Every entry should be duplicated verbatim, and no picture may appear in the copy.
○ ○ ○ ○ ○
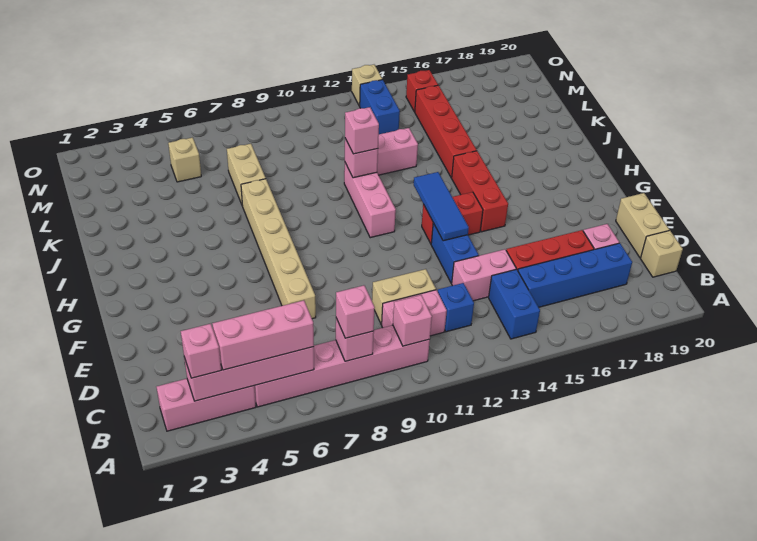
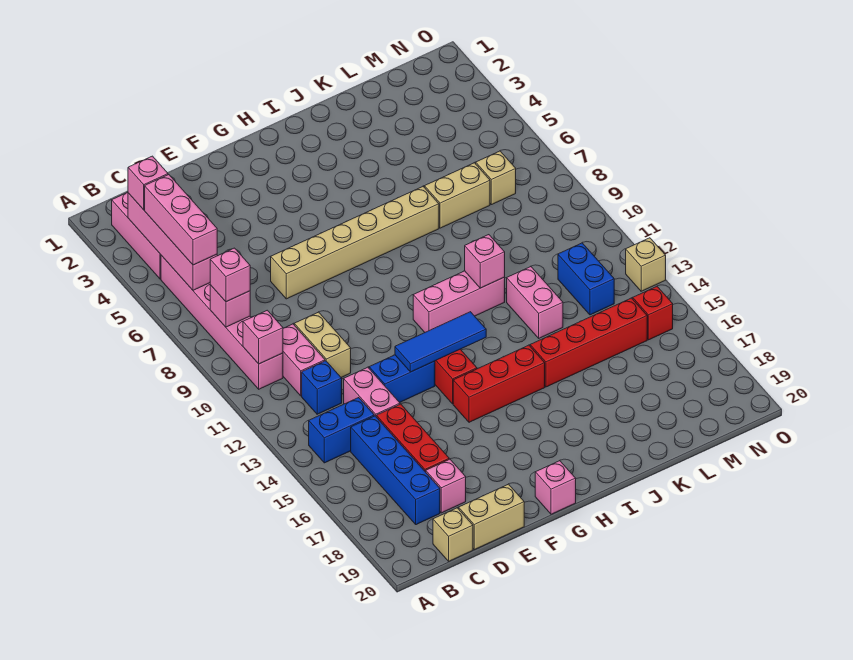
pink brick J11 level 3 -> pink brick G20 level 1
tan brick M5 level 1 -> tan brick M7 level 1
blue brick M13:N13 level 1 -> blue brick M12:M13 level 1

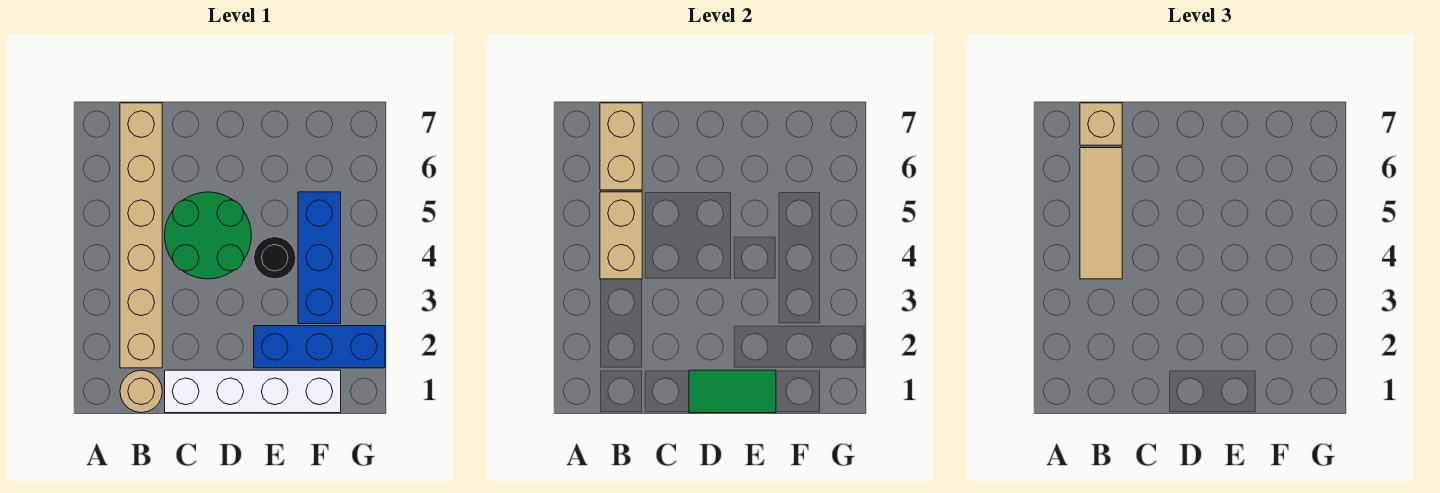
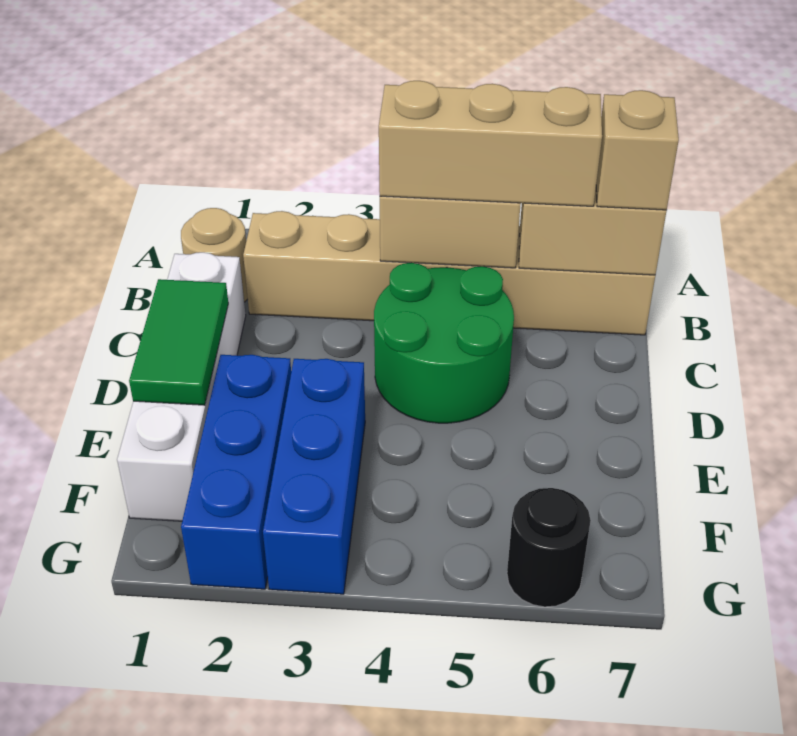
tan tile B4:B6 level 3 -> tan brick B4:B6 level 3
black round brick E4 level 1 -> black round brick G6 level 1
blue brick F3:F5 level 1 -> blue brick E3:G3 level 1

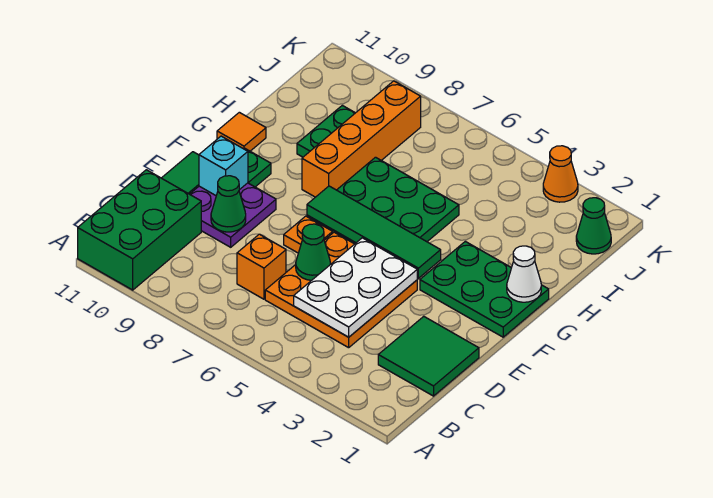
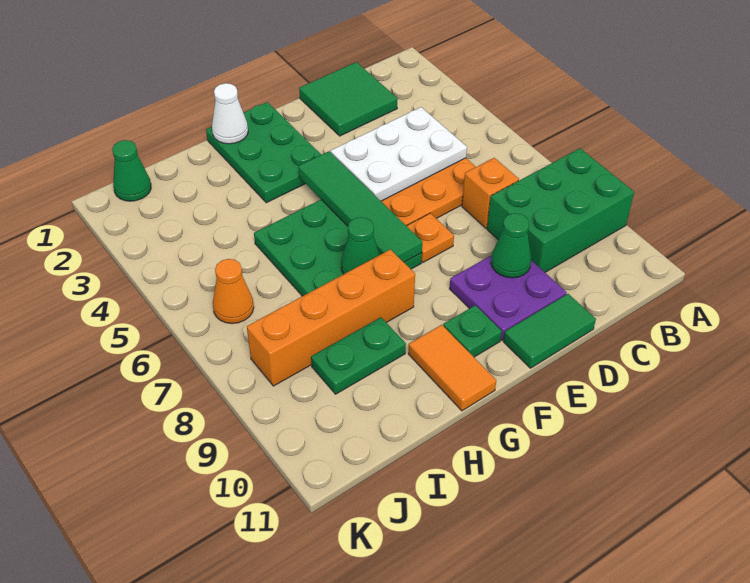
green brick A10:C11 level 1 -> green brick A8:C9 level 1
green cone D6 level 2 -> green cone G7 level 2
cyan brick E10 level 2 -> none
orange tile G11 level 1 -> orange tile G10:G11 level 1
orange cone K3 level 1 -> orange cone J6 level 1

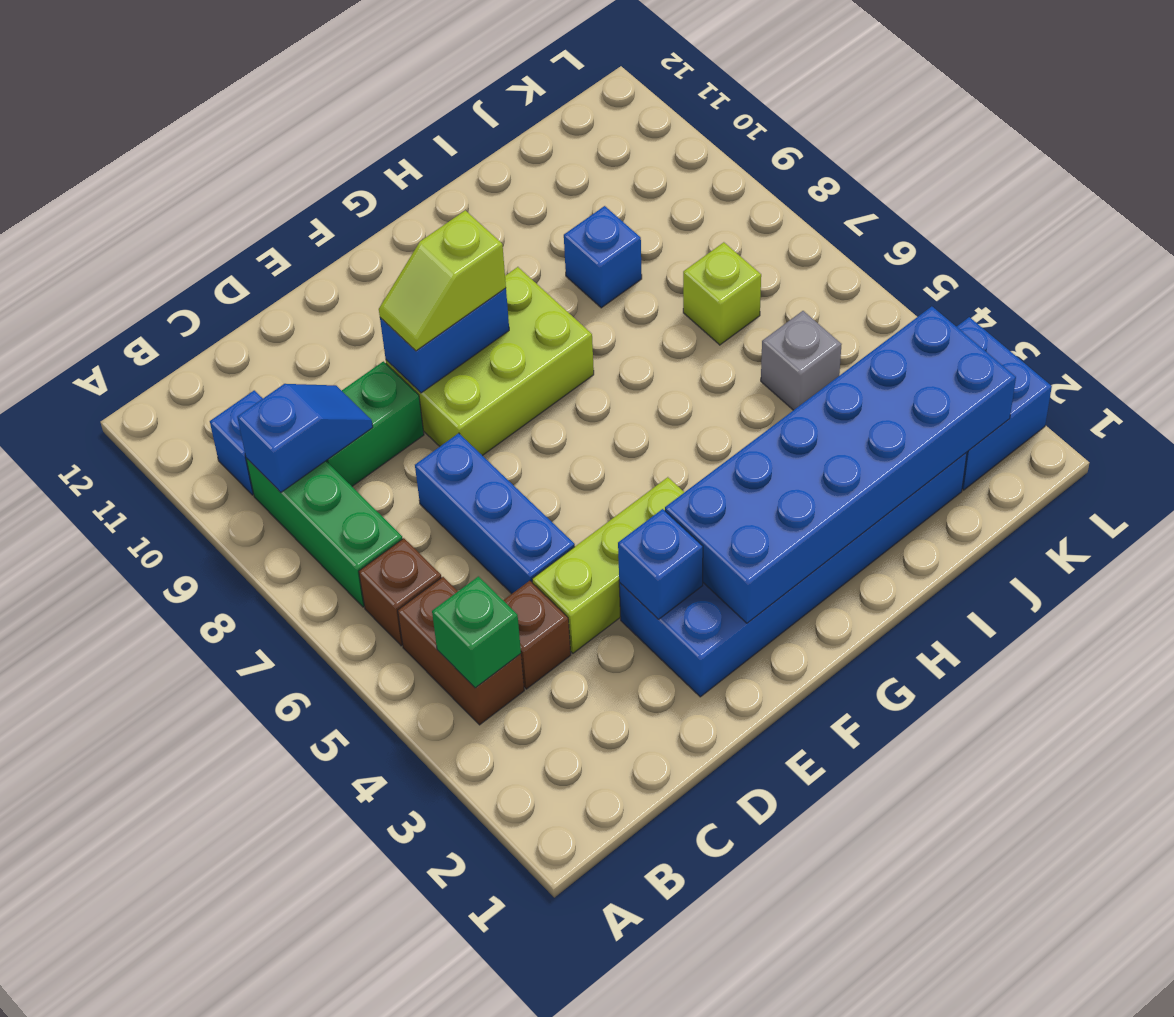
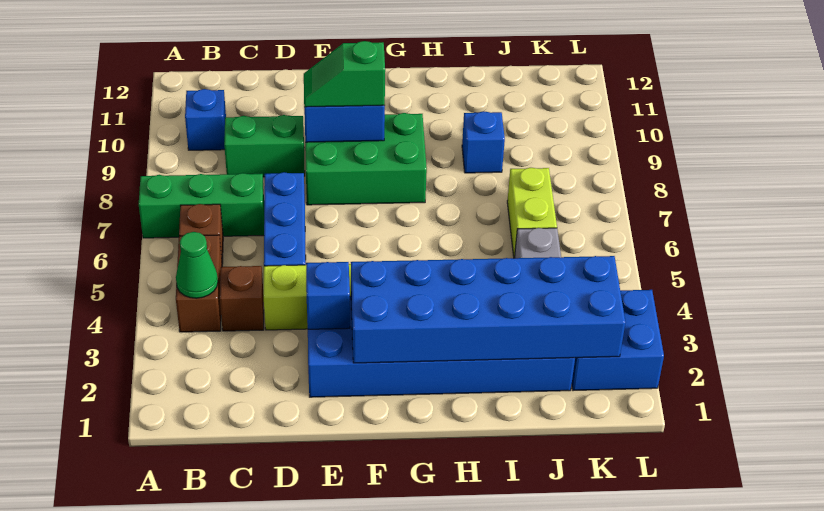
green brick B4 level 2 -> green cone B4 level 2
green brick B7:B9 level 1 -> green brick A7:C7 level 1
blue slope B9:C9 level 2 top B -> none
lime brick E8:G9 level 1 -> green brick E8:G9 level 1
lime slope E9:F9 level 3 top F -> green slope E9:F9 level 3 top F
lime brick J7 level 1 -> lime brick J6:J7 level 1

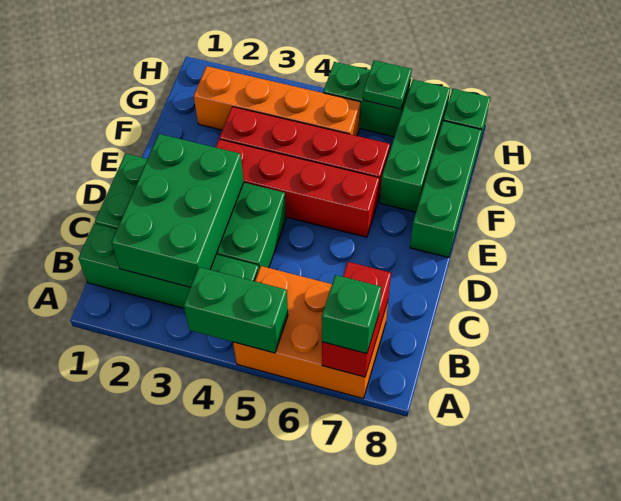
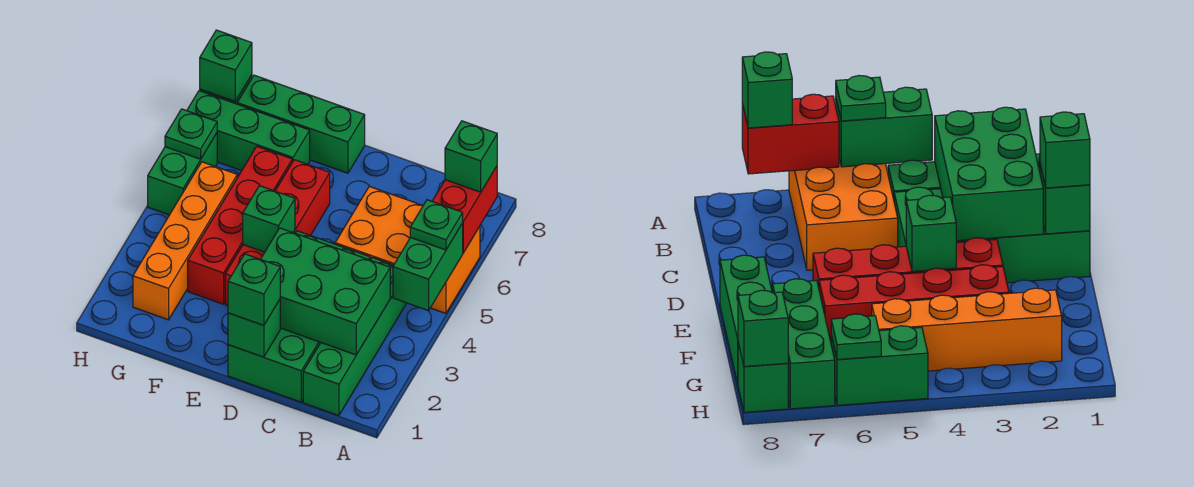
orange brick A5:B7 level 1 -> orange brick A5:C6 level 1
none -> green plate A5 level 3
red brick A7:B7 level 2 -> red brick A6:A7 level 2
none -> green brick D1 level 2
none -> green brick D1 level 3
none -> green brick E4 level 2
none -> green brick H8 level 2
○ ○ ○ ○ ○
EXPECTED ANSWER
pink brick J11 level 3 -> pink brick G20 level 1
tan brick M5 level 1 -> tan brick M7 level 1
blue brick M13:N13 level 1 -> blue brick M12:M13 level 1

tan tile B4:B6 level 3 -> tan brick B4:B6 level 3
black round brick E4 level 1 -> black round brick G6 level 1
blue brick F3:F5 level 1 -> blue brick E3:G3 level 1

green brick A10:C11 level 1 -> green brick A8:C9 level 1
green cone D6 level 2 -> green cone G7 level 2
cyan brick E10 level 2 -> none
orange tile G11 level 1 -> orange tile G10:G11 level 1
orange cone K3 level 1 -> orange cone J6 level 1

green brick B4 level 2 -> green cone B4 level 2
green brick B7:B9 level 1 -> green brick A7:C7 level 1
blue slope B9:C9 level 2 top B -> none
lime brick E8:G9 level 1 -> green brick E8:G9 level 1
lime slope E9:F9 level 3 top F -> green slope E9:F9 level 3 top F
lime brick J7 level 1 -> lime brick J6:J7 level 1

orange brick A5:B7 level 1 -> orange brick A5:C6 level 1
none -> green plate A5 level 3
red brick A7:B7 level 2 -> red brick A6:A7 level 2
none -> green brick D1 level 2
none -> green brick D1 level 3
none -> green brick E4 level 2
none -> green brick H8 level 2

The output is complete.